## YOUR GOAL:
Answer with a number only: how many lines of the entries below contain the word "none"?

## RECORDS FOR THIS EXERCISE:
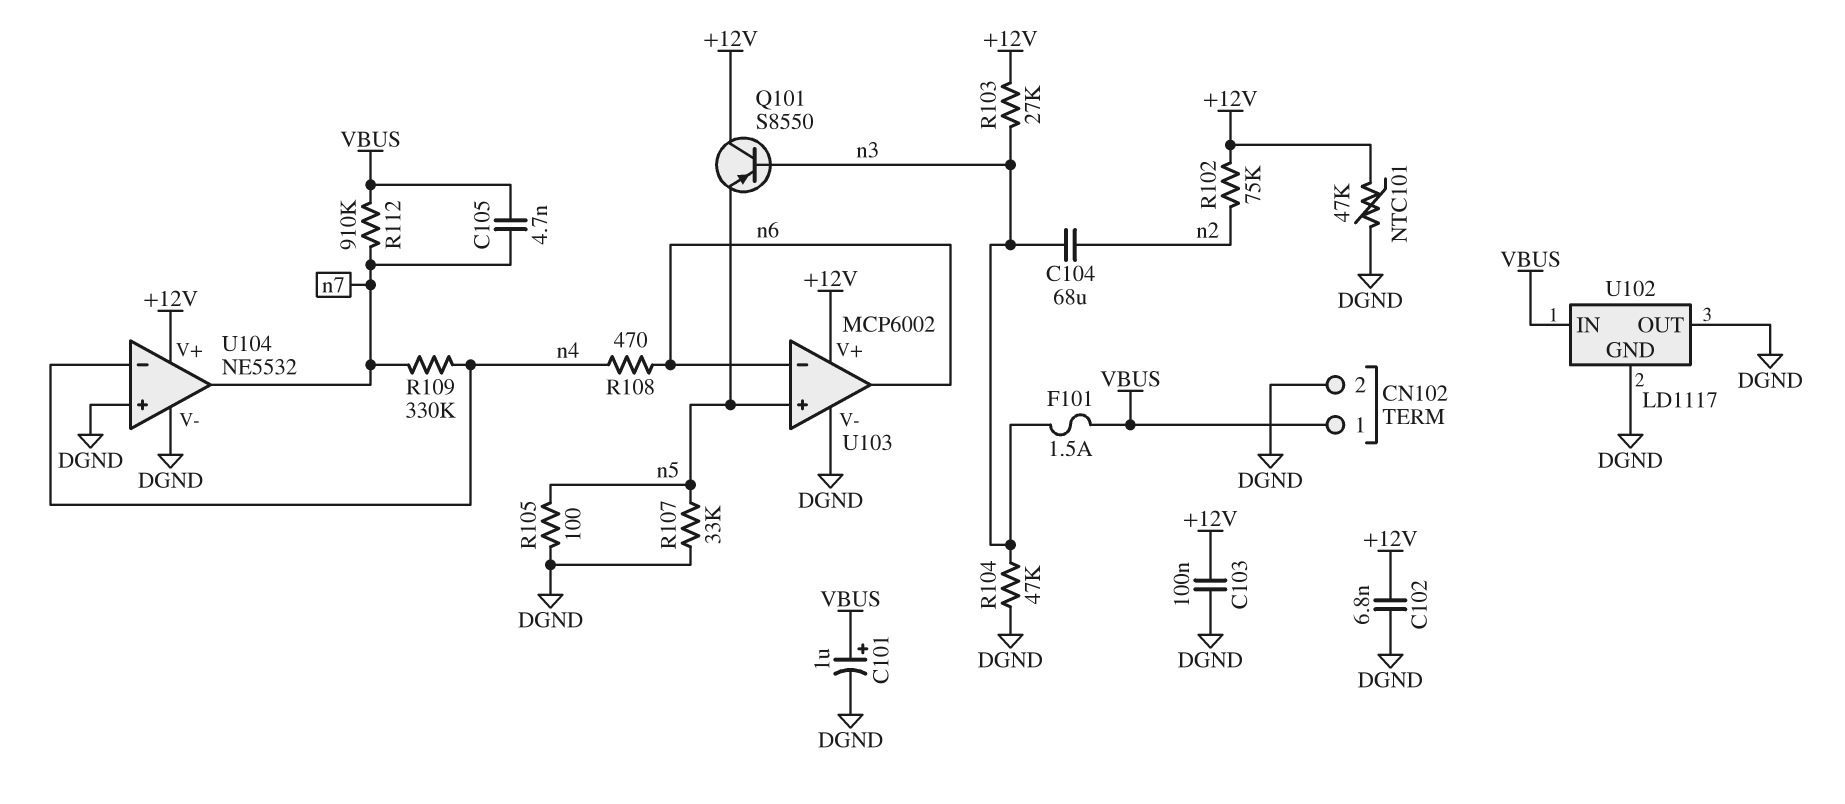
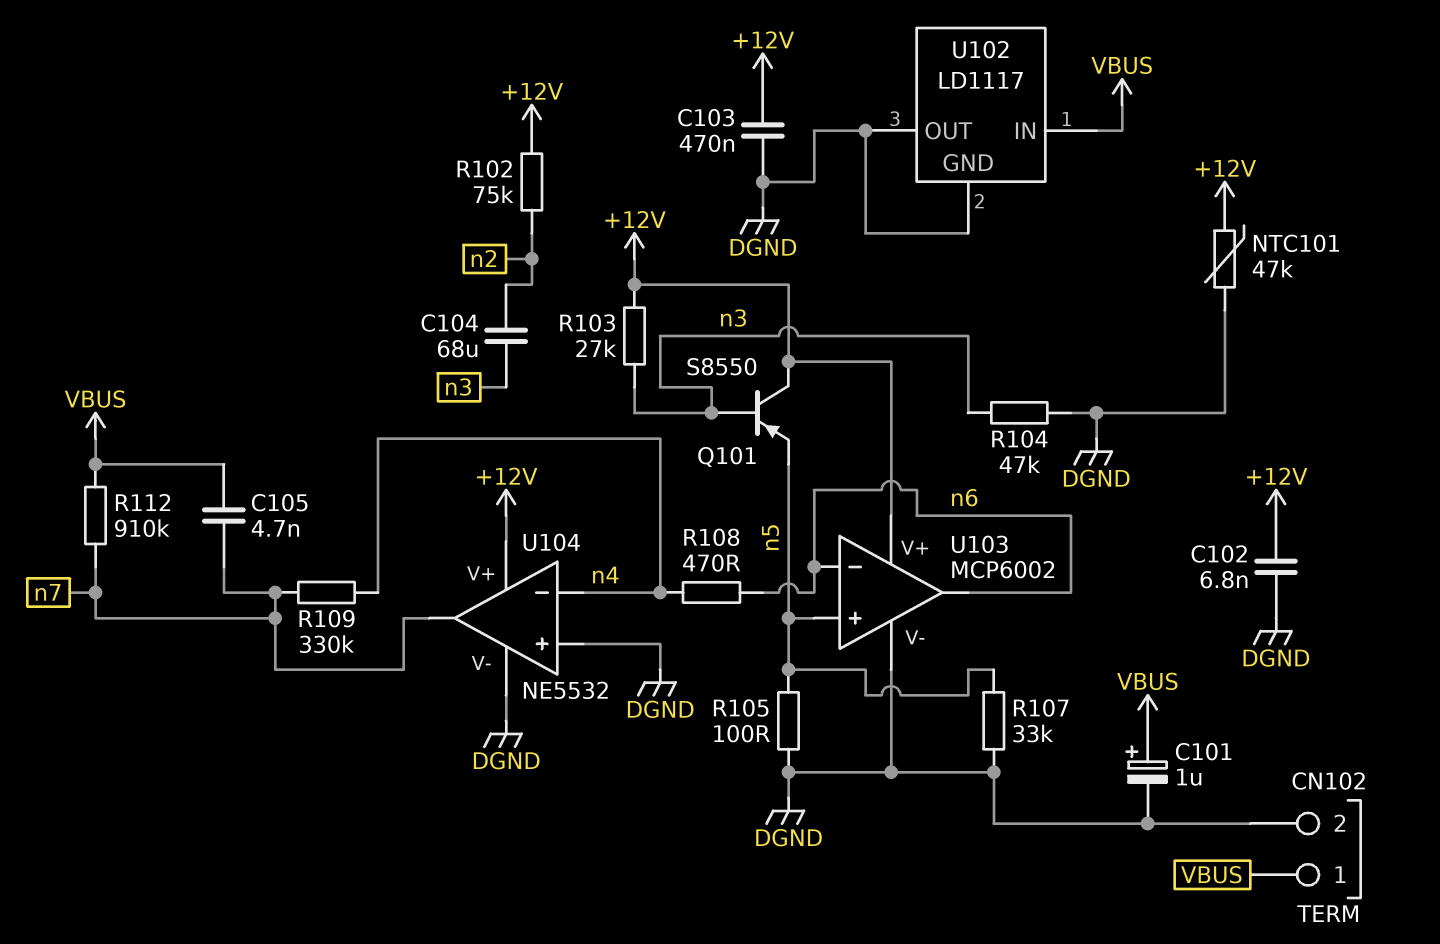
C103: 100nF (+12V, DGND) -> 470nF (+12V, DGND)
F101: 1.5A (VBUS, n3) -> none

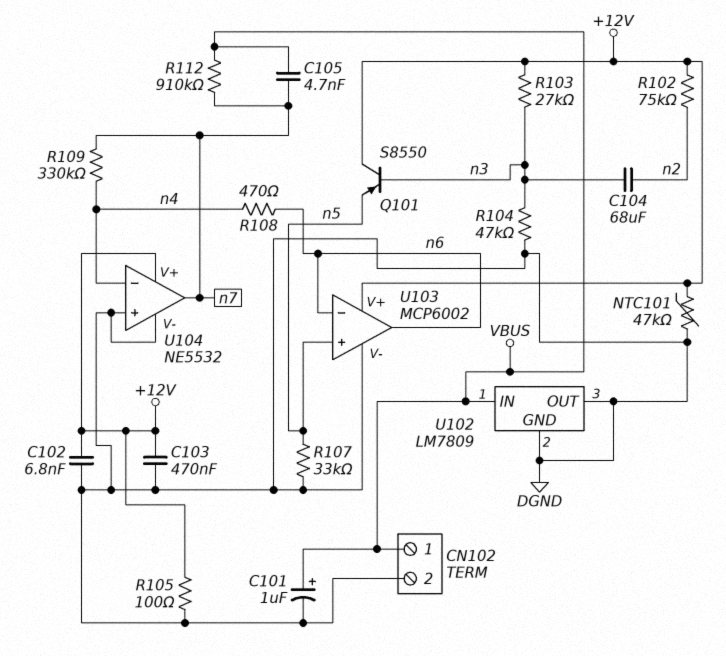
R105: 100 (DGND, n5) -> 100 (+12V, DGND)
U102: LD1117 -> LM7809

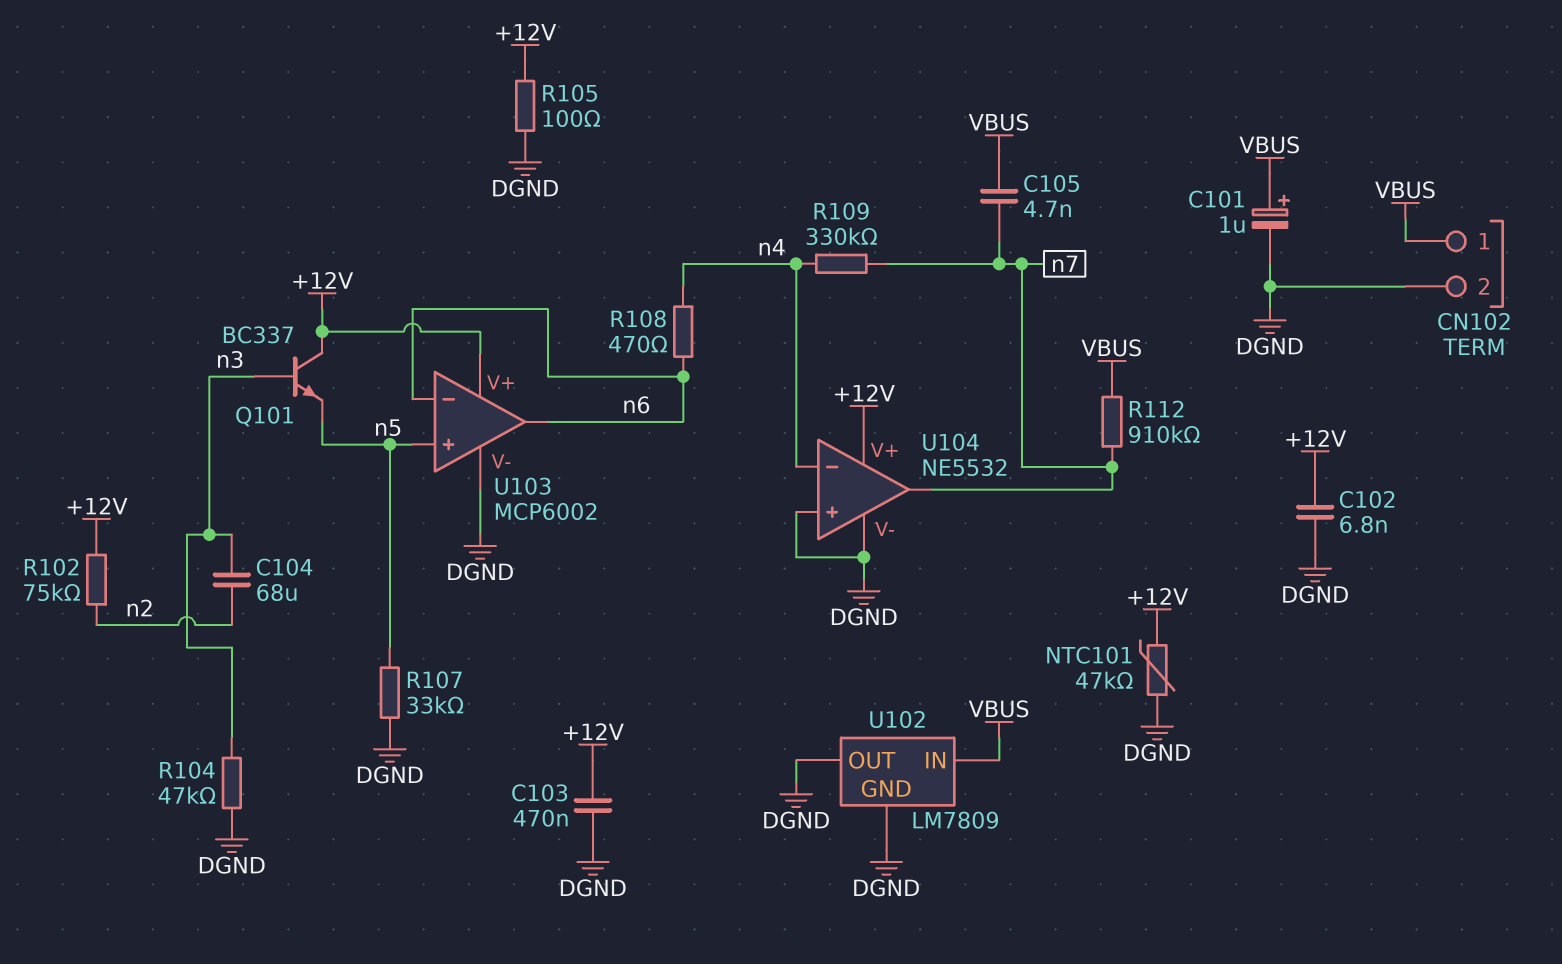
Q101: PNP S8550 (B n3, C +12V, E n5) -> NPN BC337 (B n3, C +12V, E n5)
R103: 27k (+12V, n3) -> none

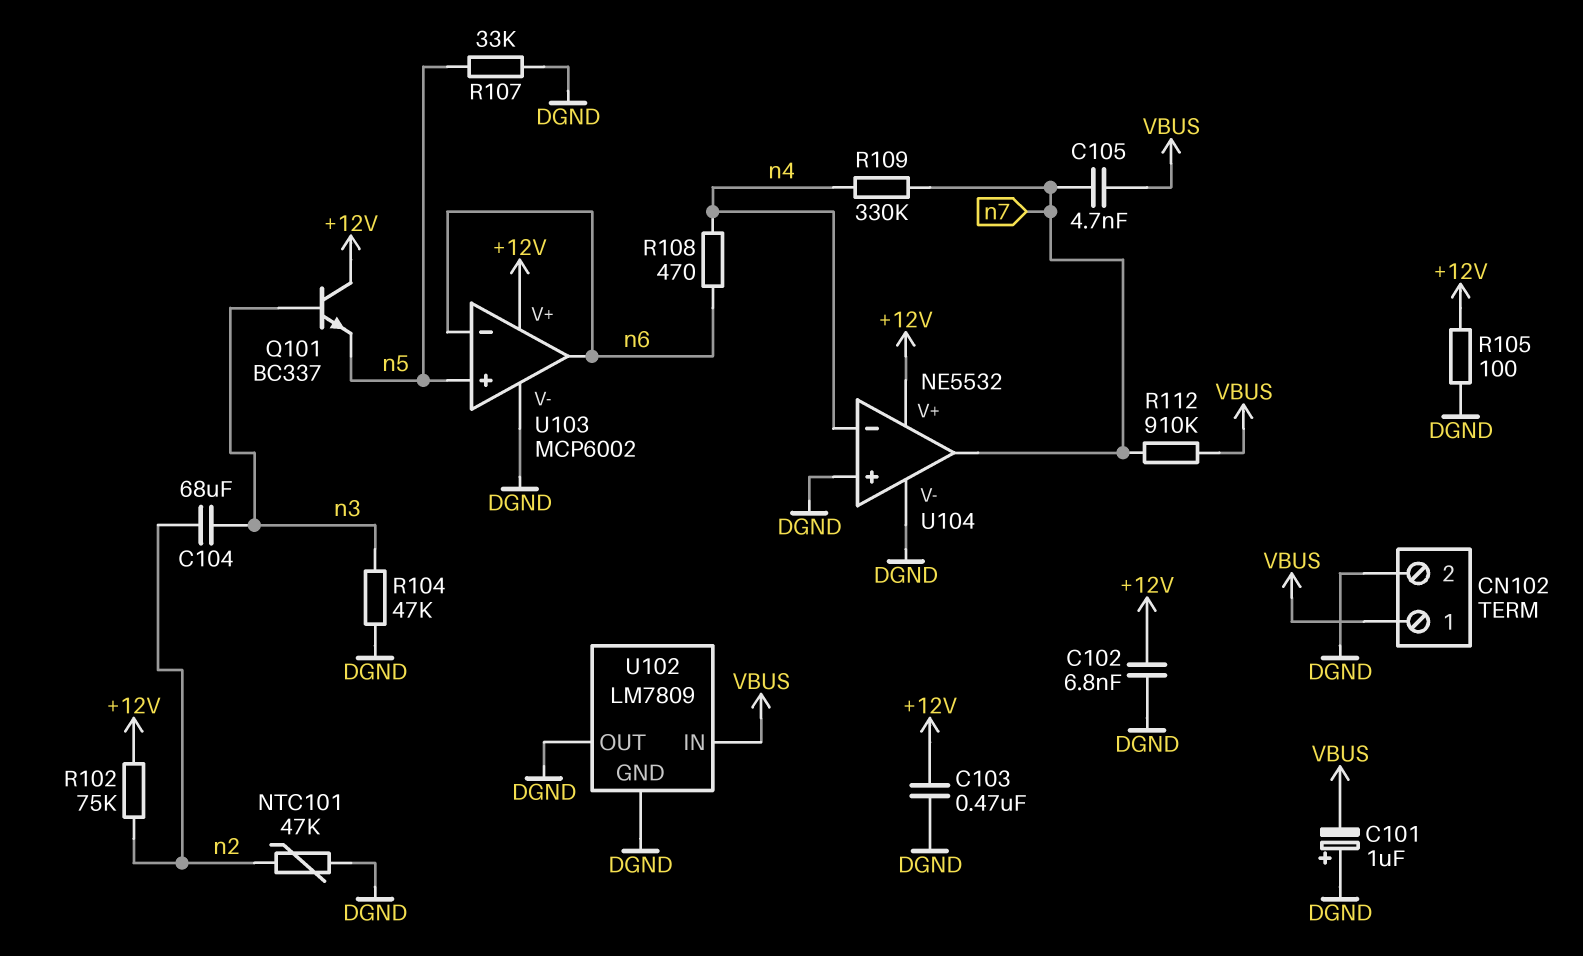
C101: 1uF (plus VBUS, minus DGND) -> 1uF (plus DGND, minus VBUS)
NTC101: 47k (+12V, DGND) -> 47k (DGND, n2)

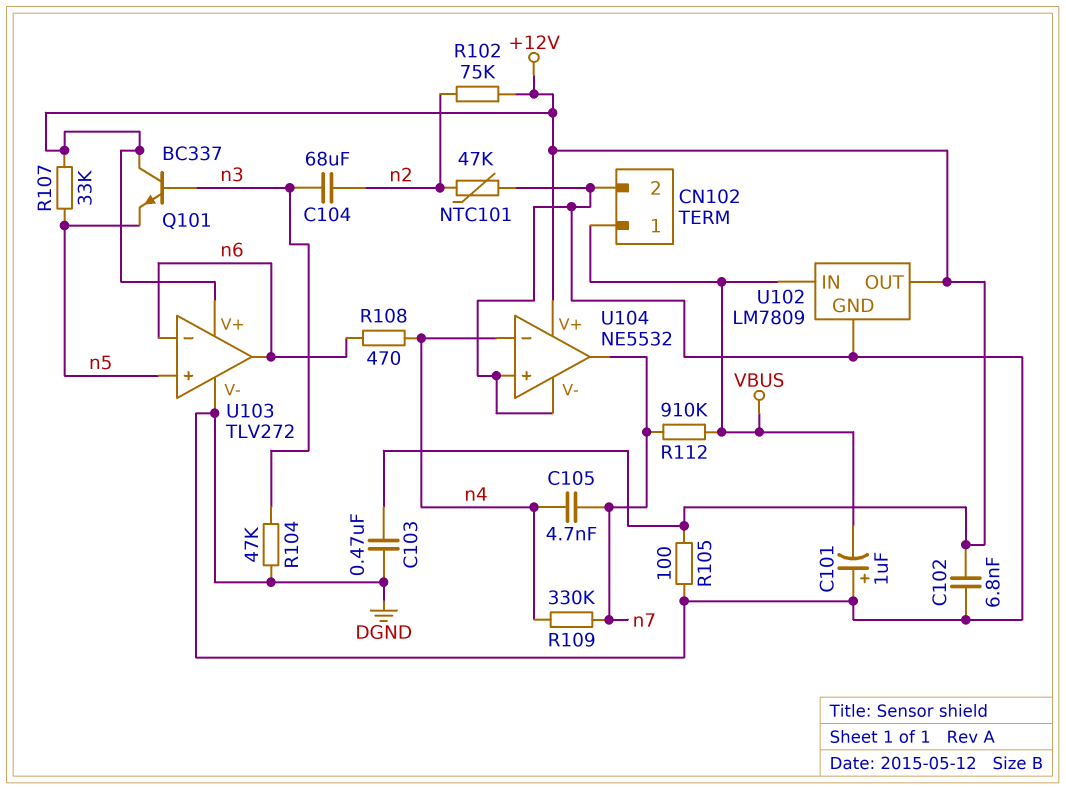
C105: 4.7nF (VBUS, n7) -> 4.7nF (n4, n7)
R107: 33k (DGND, n5) -> 33k (+12V, n5)
U102 pin OUT: DGND -> +12V
U103: MCP6002 -> TLV272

## YOUR RESPONSE:
2